LISTED RECORDS:

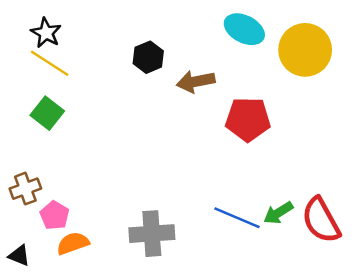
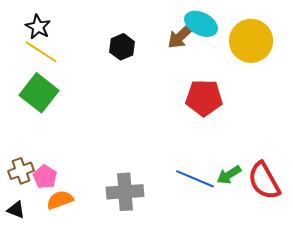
brown arrow: (196, 82) -> (181, 36), moved, turned -32
green square: (47, 113) -> (39, 93), size x1.4
brown cross: (25, 189) -> (21, 171), moved

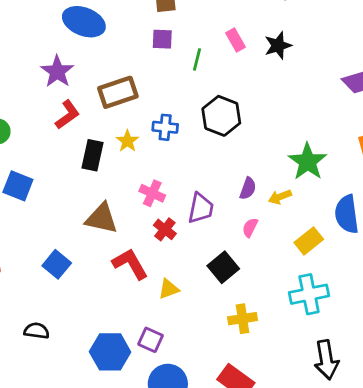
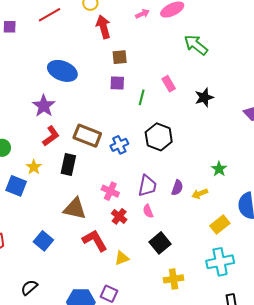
black star: (278, 45) -> (204, 97), moved
brown rectangle: (118, 92) -> (87, 136), moved, turned 40
blue cross: (165, 127) -> (119, 145), turned -30
yellow star: (127, 141) -> (34, 167), moved
green star: (308, 162) -> (219, 169), size x0.6
purple trapezoid: (201, 208) -> (147, 186), moved
pink semicircle: (250, 228) -> (148, 211), moved, turned -48
black semicircle: (37, 331) -> (29, 287), turned -48

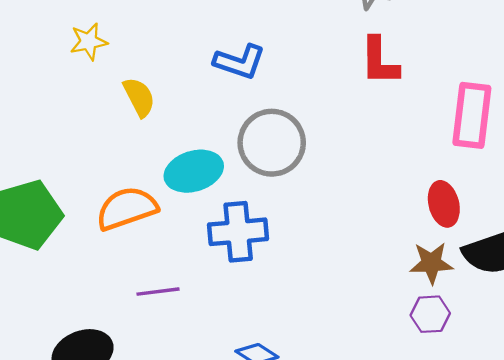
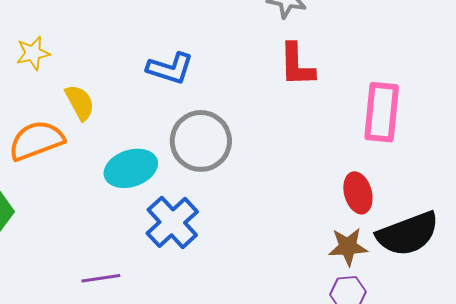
orange semicircle: (127, 208) -> (36, 140), moved
blue cross: (238, 232) -> (172, 222), turned -36

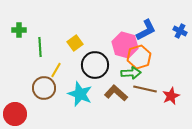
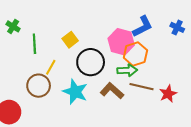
green cross: (19, 30) -> (13, 26), turned 32

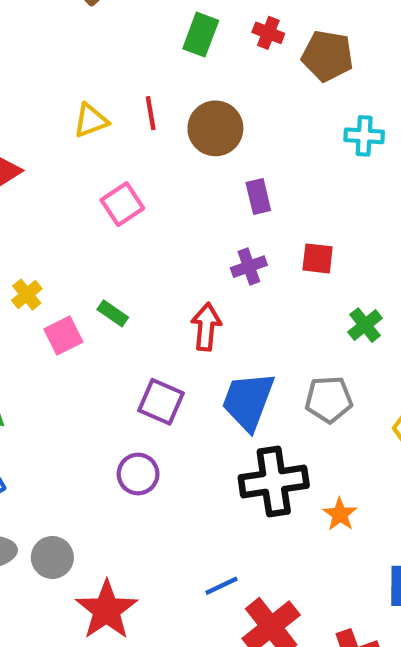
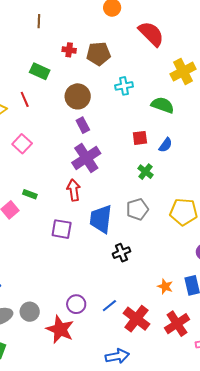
green rectangle: (201, 35) -> (40, 71), moved, turned -72
brown circle: (215, 128) -> (78, 96), moved
red square: (318, 258) -> (140, 138), moved
purple cross: (249, 267) -> (86, 158), size x1.8
purple circle: (138, 474) -> (76, 304), moved
black cross: (274, 481) -> (121, 253), size x0.6
orange star: (340, 514) -> (165, 286), moved

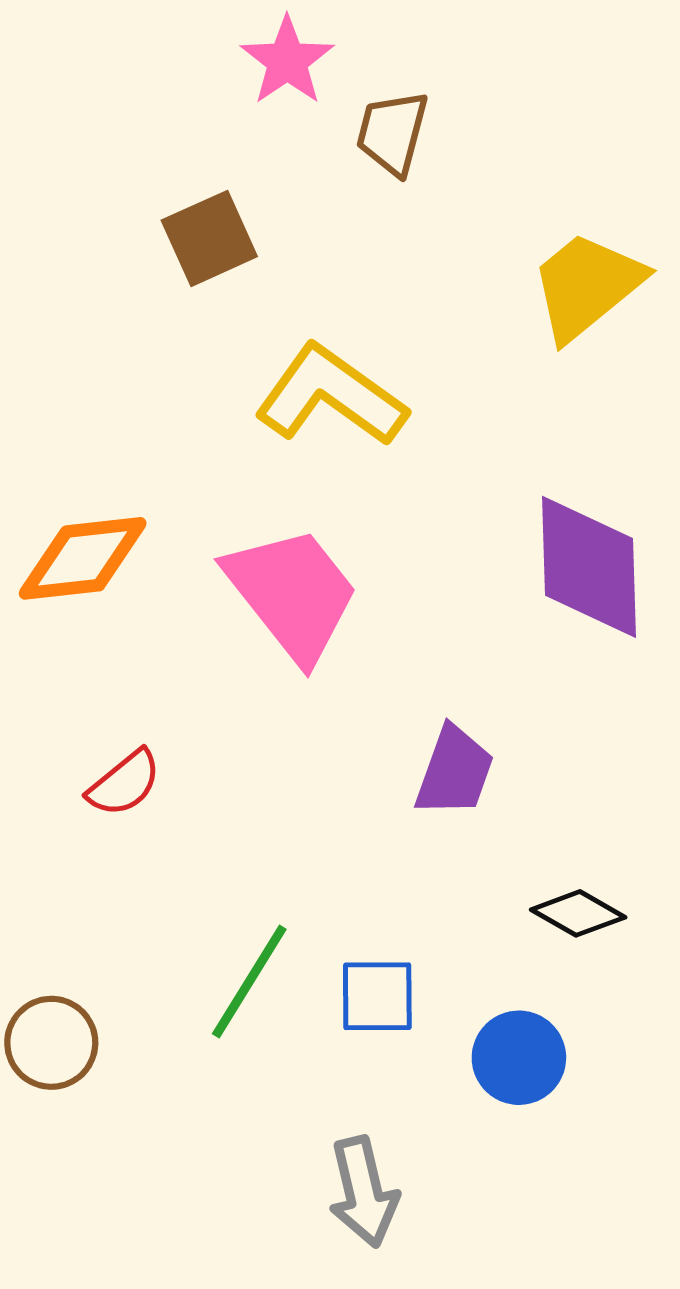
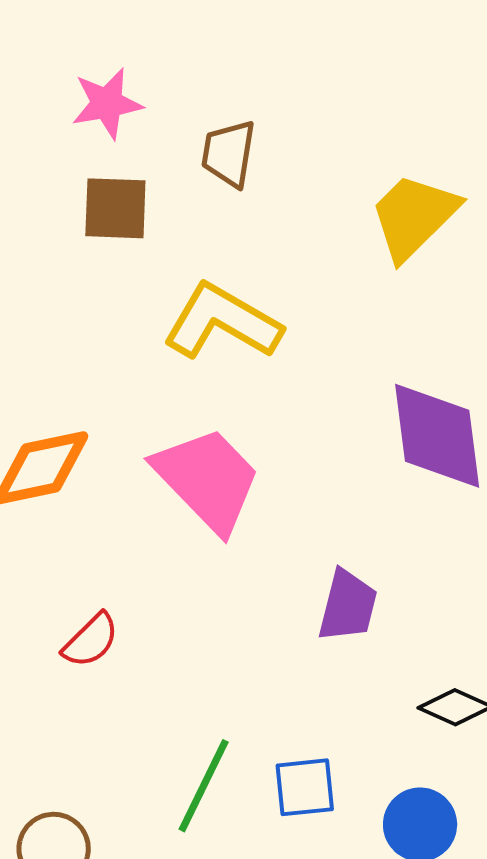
pink star: (287, 61) -> (107, 104), moved, turned 30
brown trapezoid: (392, 133) -> (229, 153), moved
brown square: (209, 238) -> (115, 208), turned 32

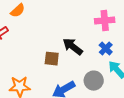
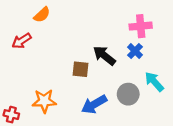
blue cross: (106, 49) -> (135, 51), moved

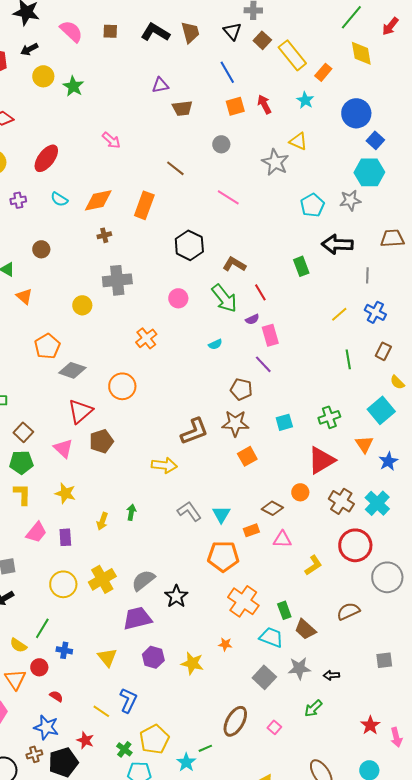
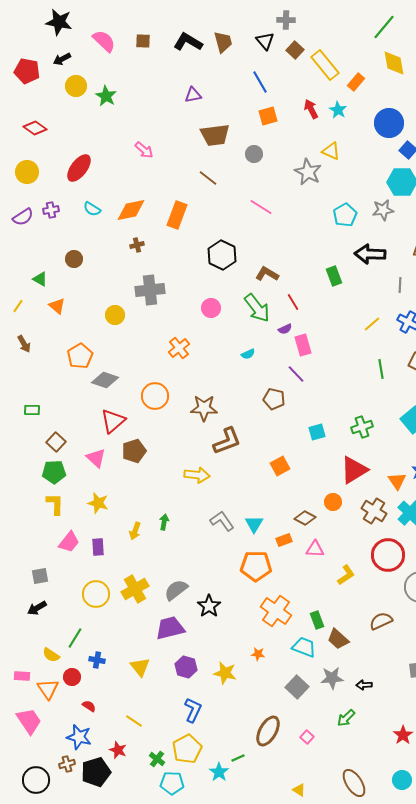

PROBLEM REQUIREMENTS: For this exercise, find all lines in the records containing the word "size" and copy them.

OUTPUT FOR THIS EXERCISE:
green square: (47, 113) -> (39, 93), size x1.4
green star: (308, 162) -> (219, 169), size x0.6
purple cross: (249, 267) -> (86, 158), size x1.8
black cross: (274, 481) -> (121, 253), size x0.6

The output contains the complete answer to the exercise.